### What this task involves
Look through the lines below and extract any with the word "became".

::: Source data

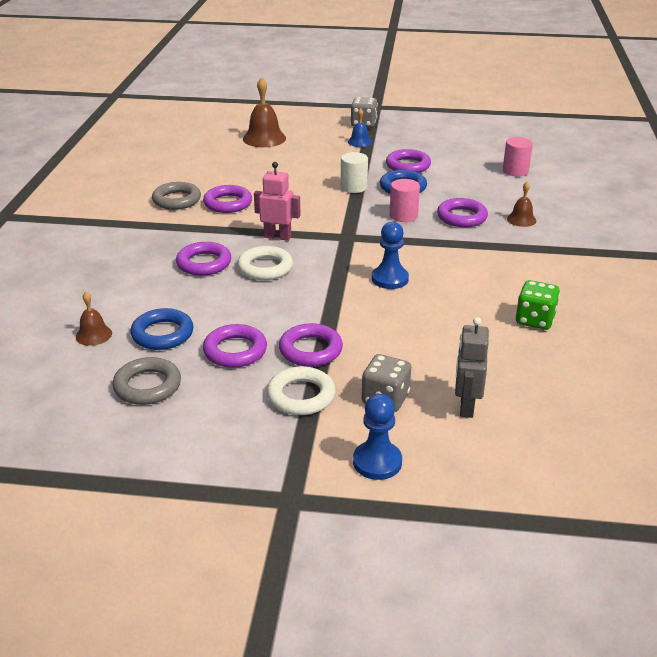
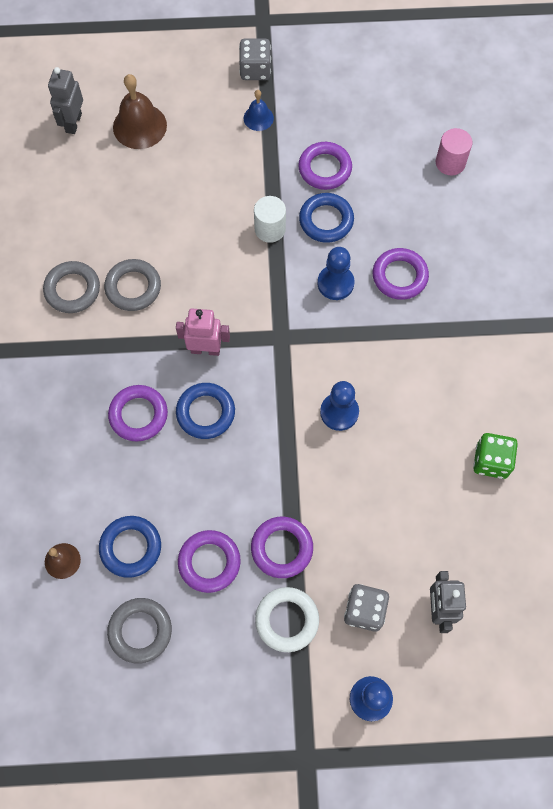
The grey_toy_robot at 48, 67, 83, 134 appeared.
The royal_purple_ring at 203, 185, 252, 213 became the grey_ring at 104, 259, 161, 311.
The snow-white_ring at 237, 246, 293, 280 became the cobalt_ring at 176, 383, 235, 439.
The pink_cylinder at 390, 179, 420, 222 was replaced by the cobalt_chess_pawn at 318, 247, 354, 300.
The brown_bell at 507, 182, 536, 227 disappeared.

::::::

### Exercise solution
The royal_purple_ring at 203, 185, 252, 213 became the grey_ring at 104, 259, 161, 311.
The snow-white_ring at 237, 246, 293, 280 became the cobalt_ring at 176, 383, 235, 439.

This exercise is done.